*** Data for the task ***

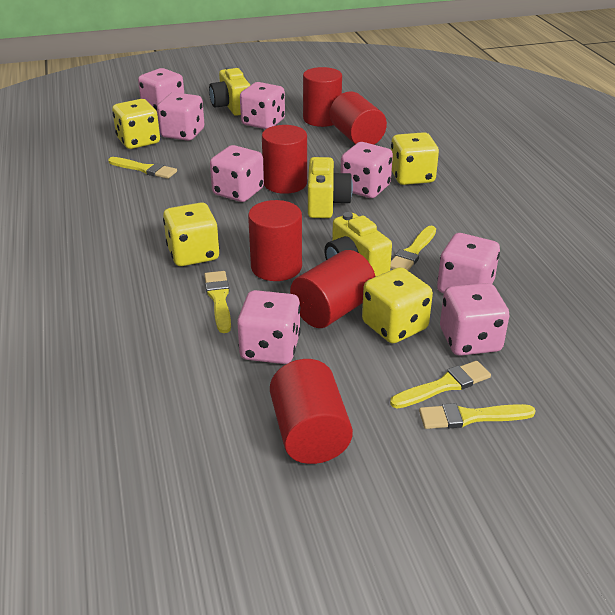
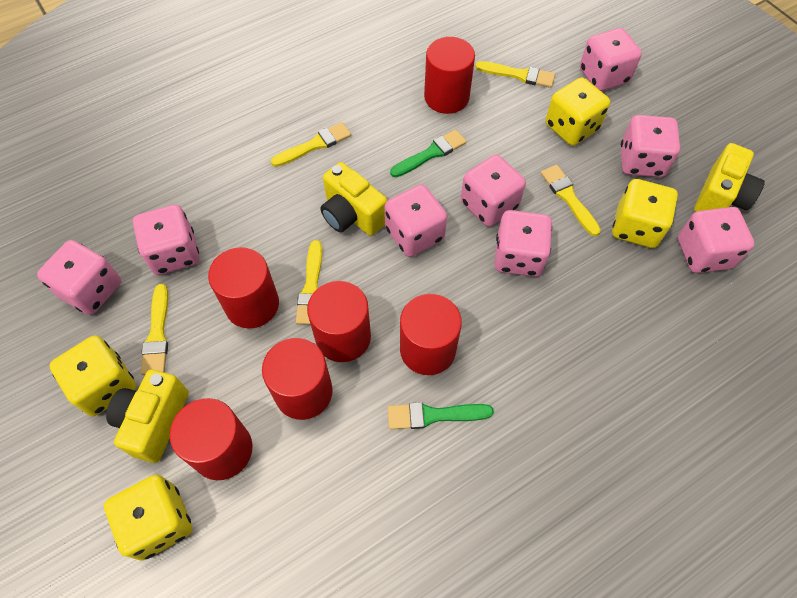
green brush: 0 -> 2

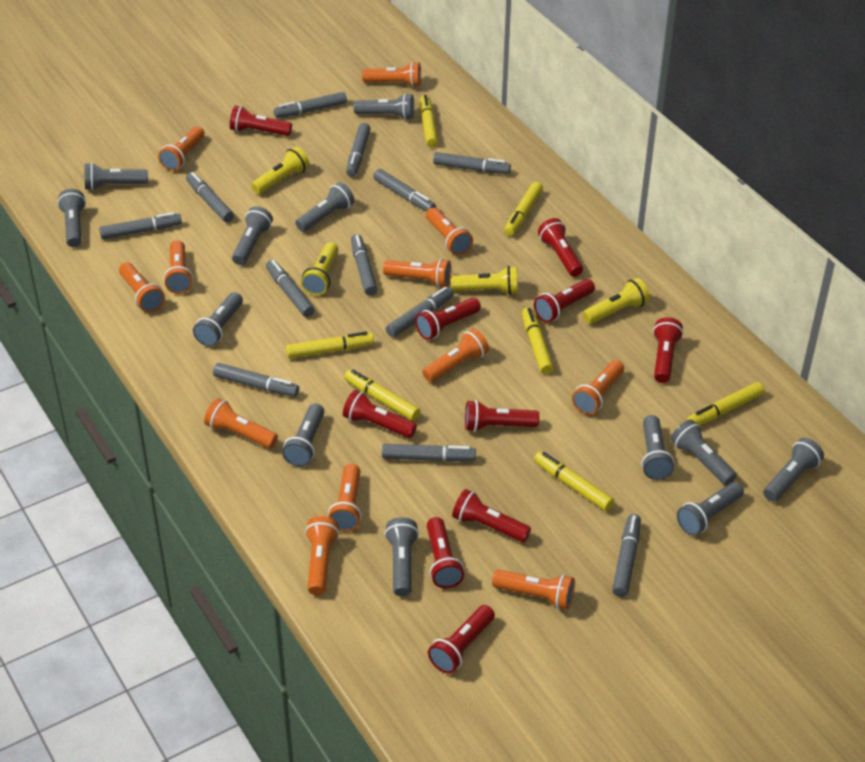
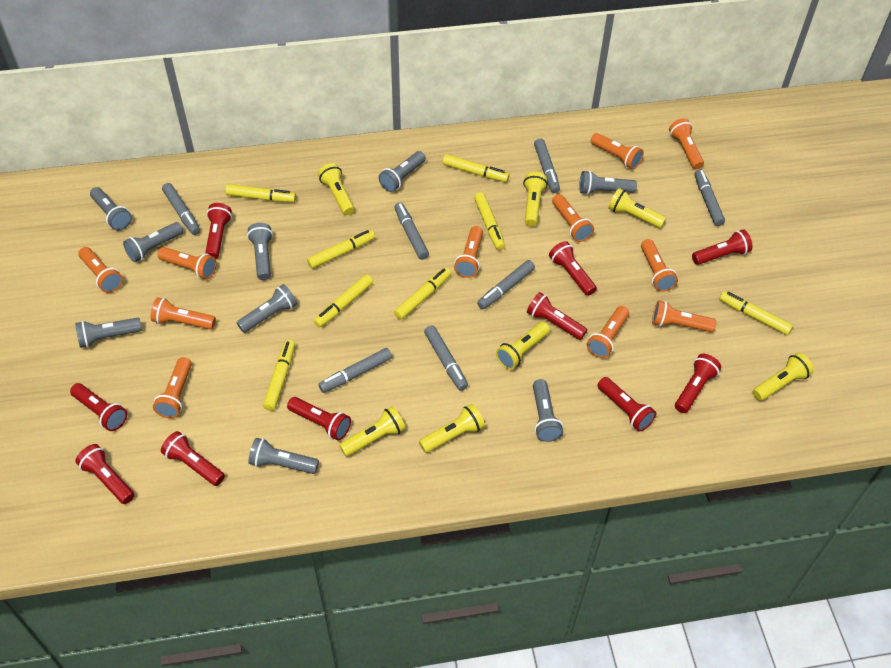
grey flashlight: 12 -> 9
grey marker: 12 -> 7
orange flashlight: 12 -> 11
yellow flashlight: 4 -> 7
yellow marker: 7 -> 8

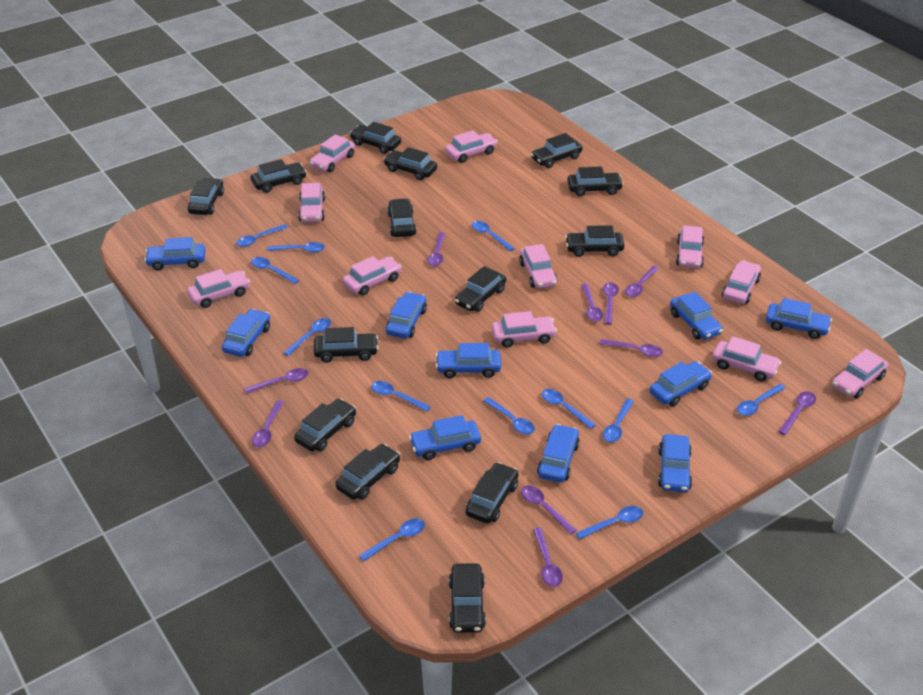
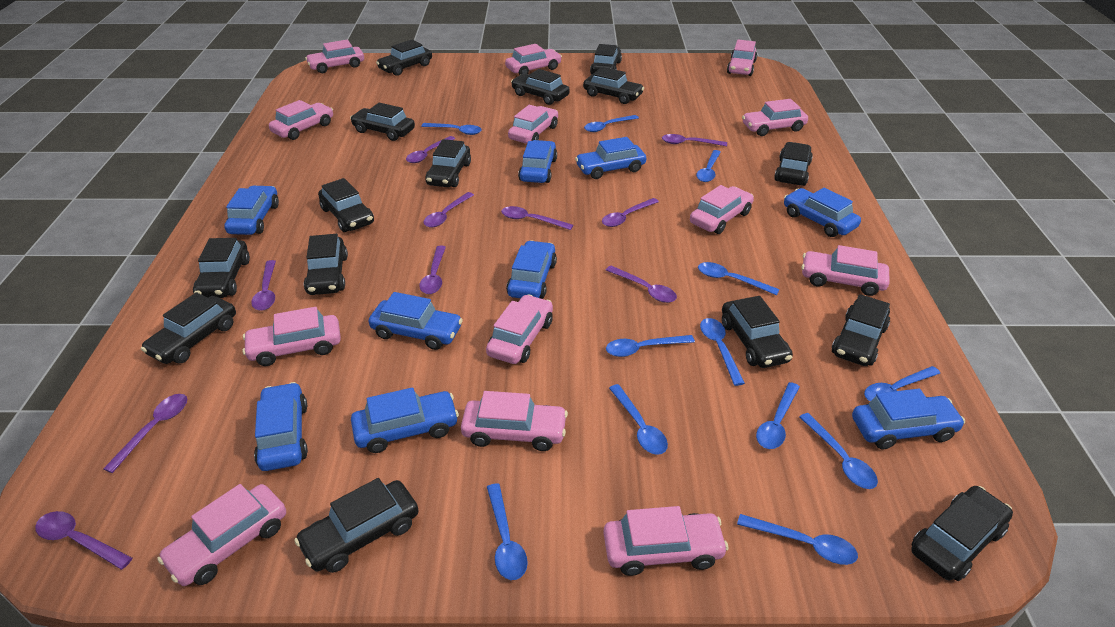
black car: 14 -> 15
blue car: 10 -> 9
pink car: 11 -> 13

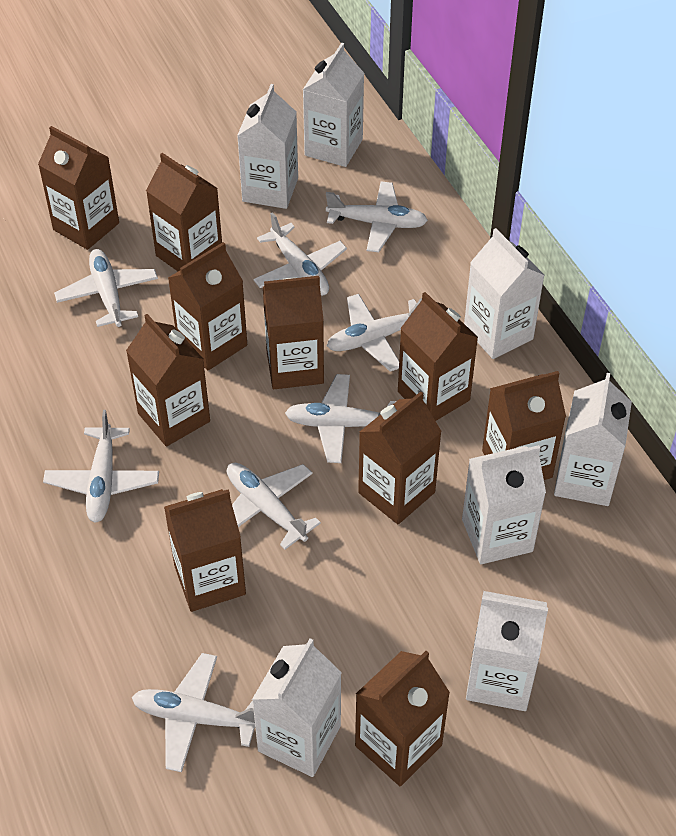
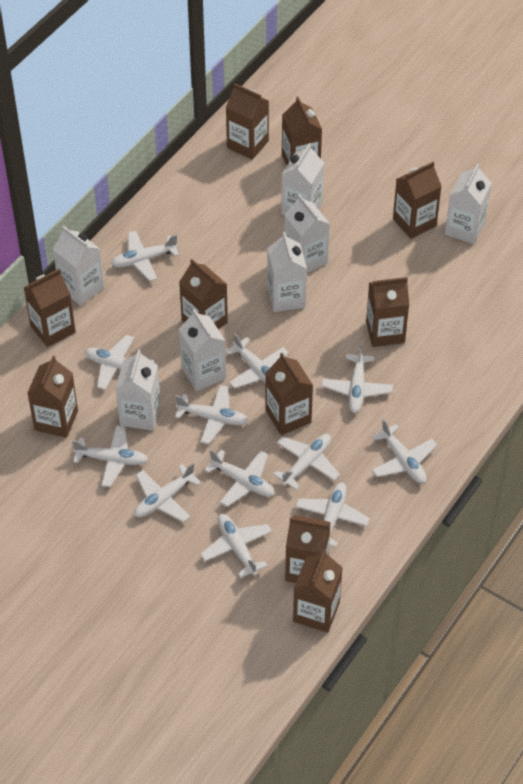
white plane: 8 -> 12

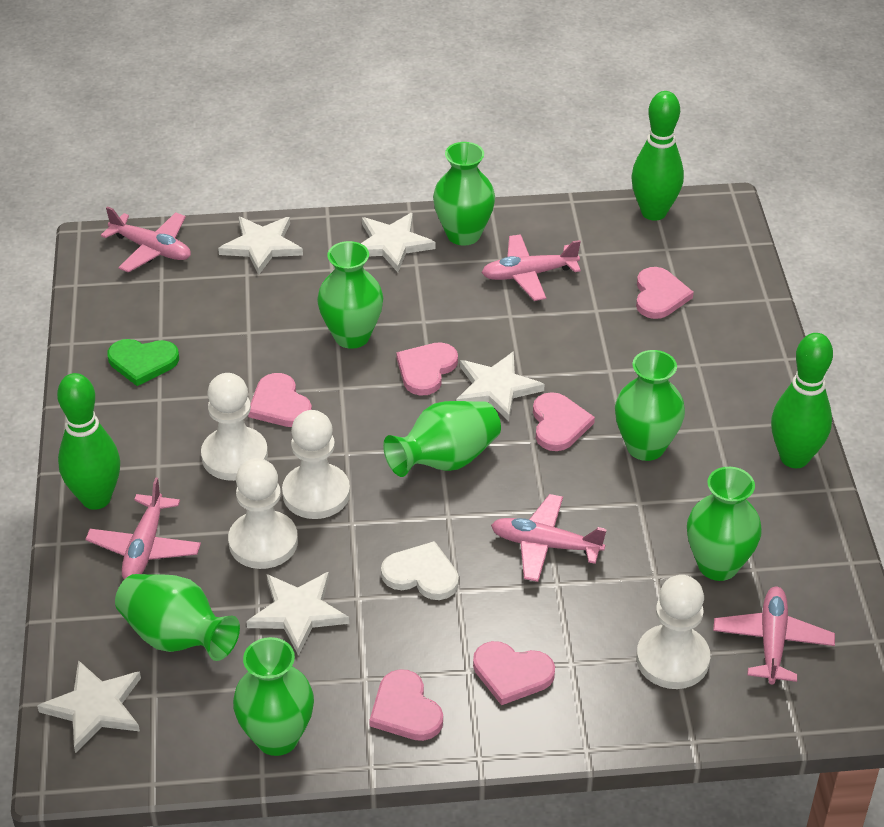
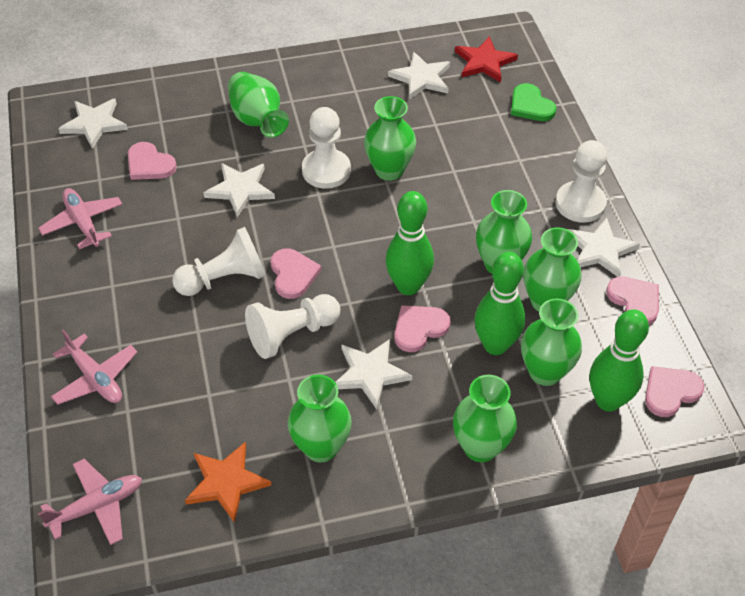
orange star: 0 -> 1
pink heart: 6 -> 5
pink plane: 5 -> 3
red star: 0 -> 1
white heart: 1 -> 0

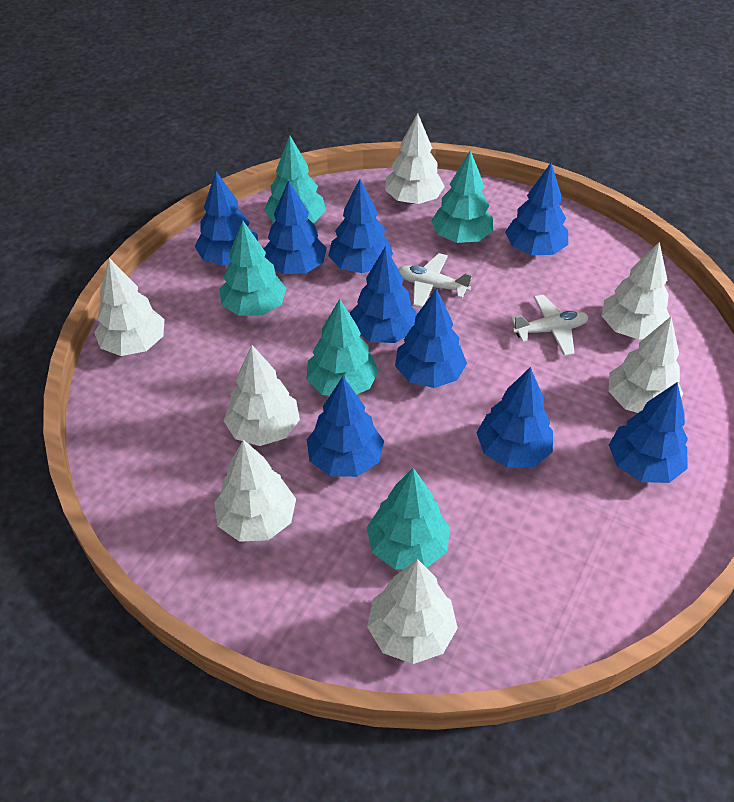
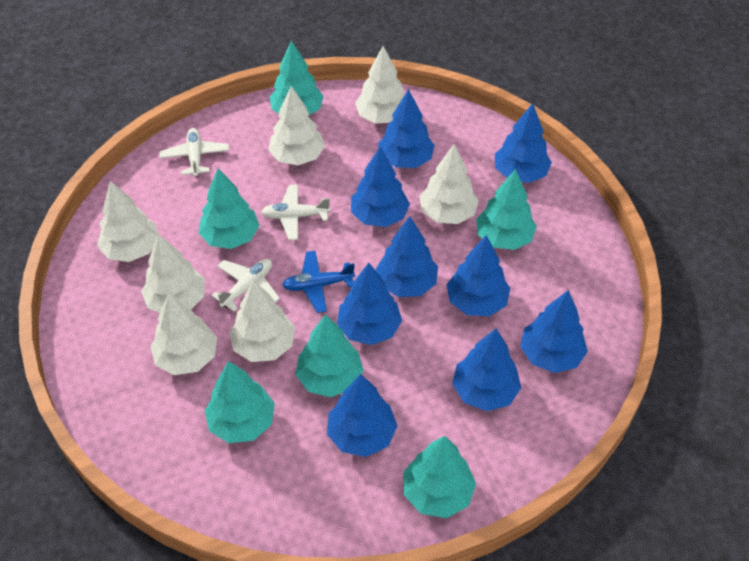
blue plane: 0 -> 1
turquoise tree: 5 -> 6
white plane: 2 -> 3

*** End of Data for the task ***

## Problem details
Without including the pictures, reproduce all entries exactly.

## Response
green brush: 0 -> 2

grey flashlight: 12 -> 9
grey marker: 12 -> 7
orange flashlight: 12 -> 11
yellow flashlight: 4 -> 7
yellow marker: 7 -> 8

black car: 14 -> 15
blue car: 10 -> 9
pink car: 11 -> 13

white plane: 8 -> 12

orange star: 0 -> 1
pink heart: 6 -> 5
pink plane: 5 -> 3
red star: 0 -> 1
white heart: 1 -> 0

blue plane: 0 -> 1
turquoise tree: 5 -> 6
white plane: 2 -> 3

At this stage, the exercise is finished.